### What to do
Count the lines in the entries below that contain the string "center", with case treated as significant. Reply with the number alone.

■ ■ ■ ■ ■ ■ ■

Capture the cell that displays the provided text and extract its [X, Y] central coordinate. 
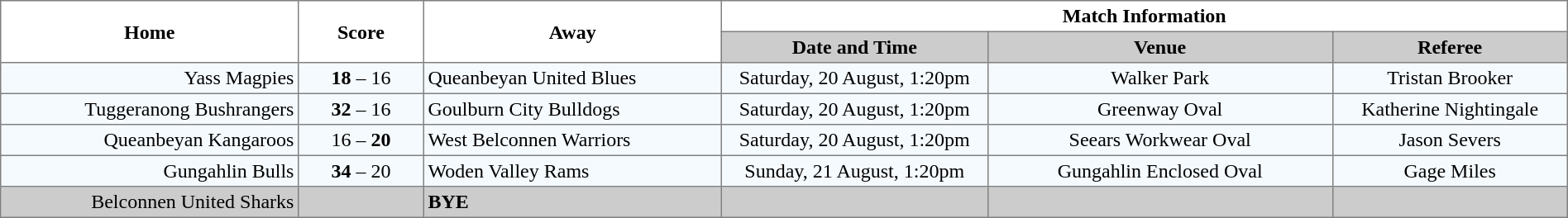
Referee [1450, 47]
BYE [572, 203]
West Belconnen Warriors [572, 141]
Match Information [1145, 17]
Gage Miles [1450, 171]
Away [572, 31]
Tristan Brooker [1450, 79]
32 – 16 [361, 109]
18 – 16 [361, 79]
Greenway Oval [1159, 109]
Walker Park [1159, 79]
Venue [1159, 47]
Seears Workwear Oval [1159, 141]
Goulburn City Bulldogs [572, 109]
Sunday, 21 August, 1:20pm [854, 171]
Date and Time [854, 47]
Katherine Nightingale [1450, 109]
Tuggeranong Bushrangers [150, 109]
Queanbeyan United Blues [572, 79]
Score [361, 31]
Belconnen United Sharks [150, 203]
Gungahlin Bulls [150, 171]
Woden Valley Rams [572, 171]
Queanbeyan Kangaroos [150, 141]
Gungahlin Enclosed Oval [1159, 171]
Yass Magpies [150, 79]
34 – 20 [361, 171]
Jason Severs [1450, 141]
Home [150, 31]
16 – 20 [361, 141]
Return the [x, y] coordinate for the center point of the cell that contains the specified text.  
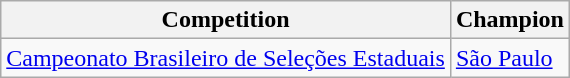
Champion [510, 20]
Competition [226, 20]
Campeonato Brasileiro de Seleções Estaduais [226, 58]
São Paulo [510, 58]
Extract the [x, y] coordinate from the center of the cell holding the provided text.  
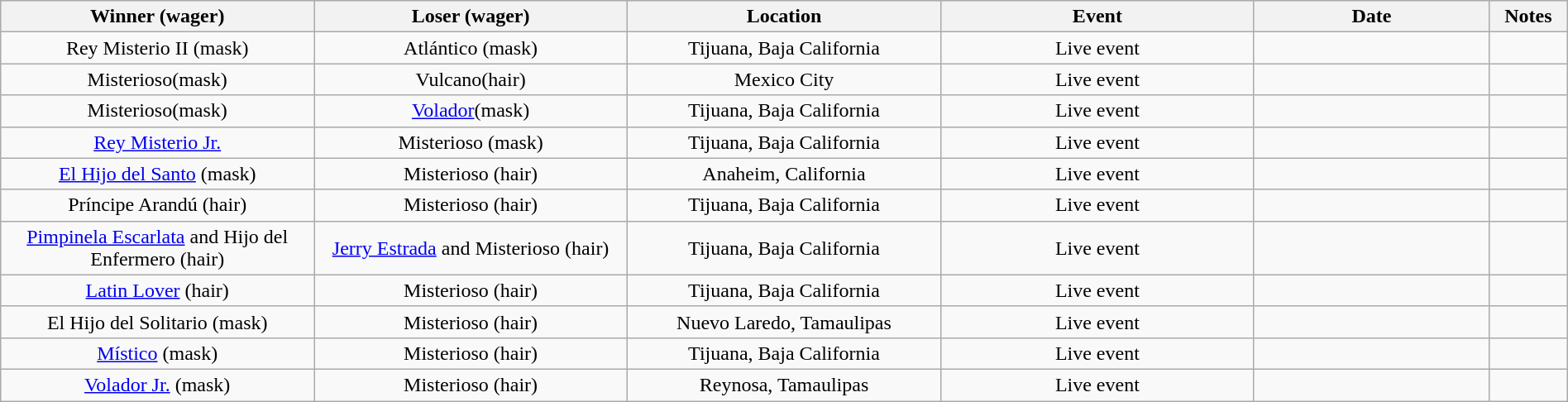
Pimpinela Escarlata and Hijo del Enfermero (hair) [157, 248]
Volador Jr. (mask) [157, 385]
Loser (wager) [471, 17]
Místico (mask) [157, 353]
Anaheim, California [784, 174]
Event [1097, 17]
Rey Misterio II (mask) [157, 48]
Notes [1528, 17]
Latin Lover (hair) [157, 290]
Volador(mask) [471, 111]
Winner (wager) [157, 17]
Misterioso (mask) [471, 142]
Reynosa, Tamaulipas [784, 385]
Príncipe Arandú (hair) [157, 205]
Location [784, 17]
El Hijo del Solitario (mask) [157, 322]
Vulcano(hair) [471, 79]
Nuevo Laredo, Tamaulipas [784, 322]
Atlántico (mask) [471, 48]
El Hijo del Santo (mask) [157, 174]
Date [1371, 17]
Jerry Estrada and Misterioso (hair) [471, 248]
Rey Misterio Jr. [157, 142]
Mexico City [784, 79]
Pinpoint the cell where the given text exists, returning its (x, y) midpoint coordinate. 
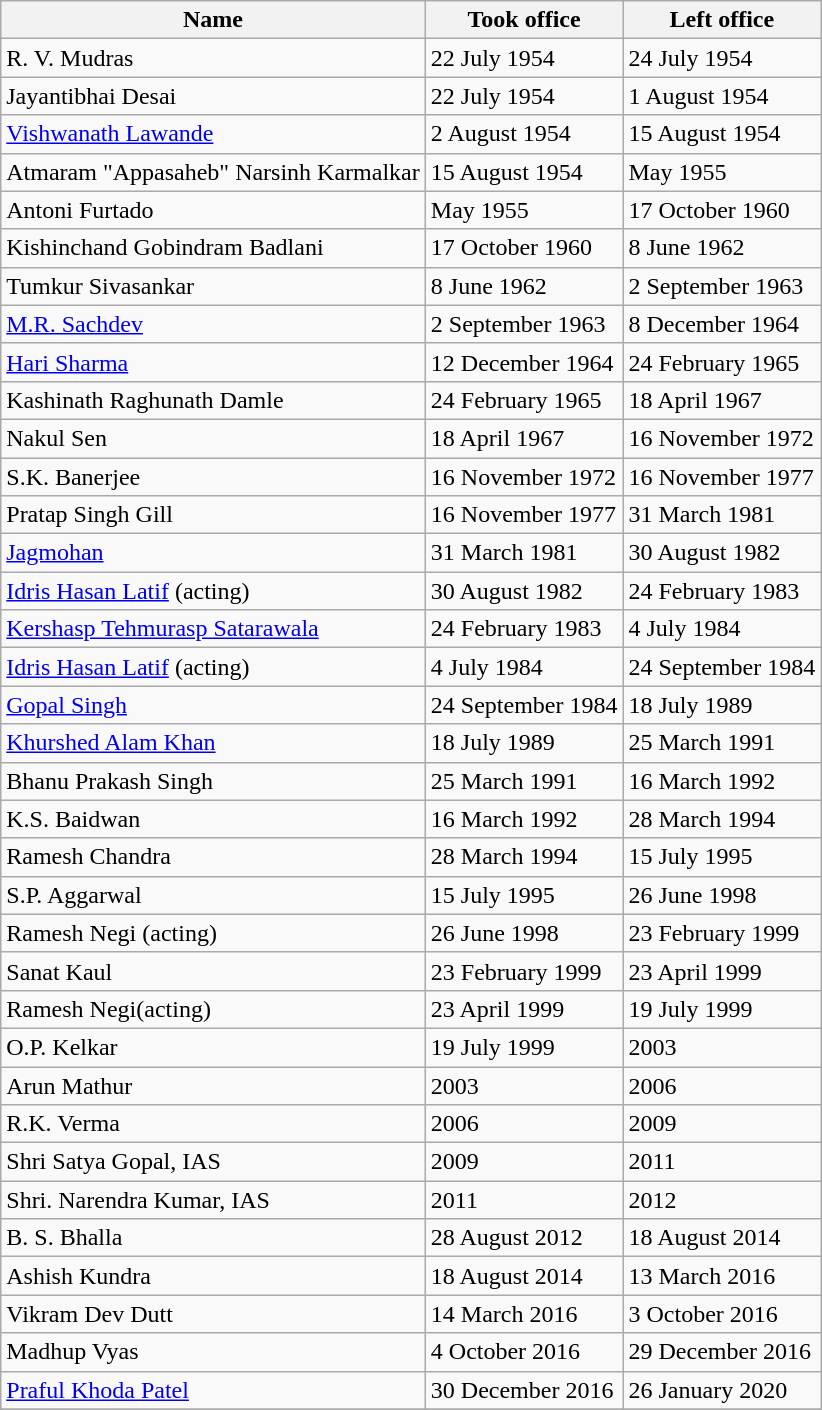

■ ■ ■ ■ ■ ■ ■

### Task answer
2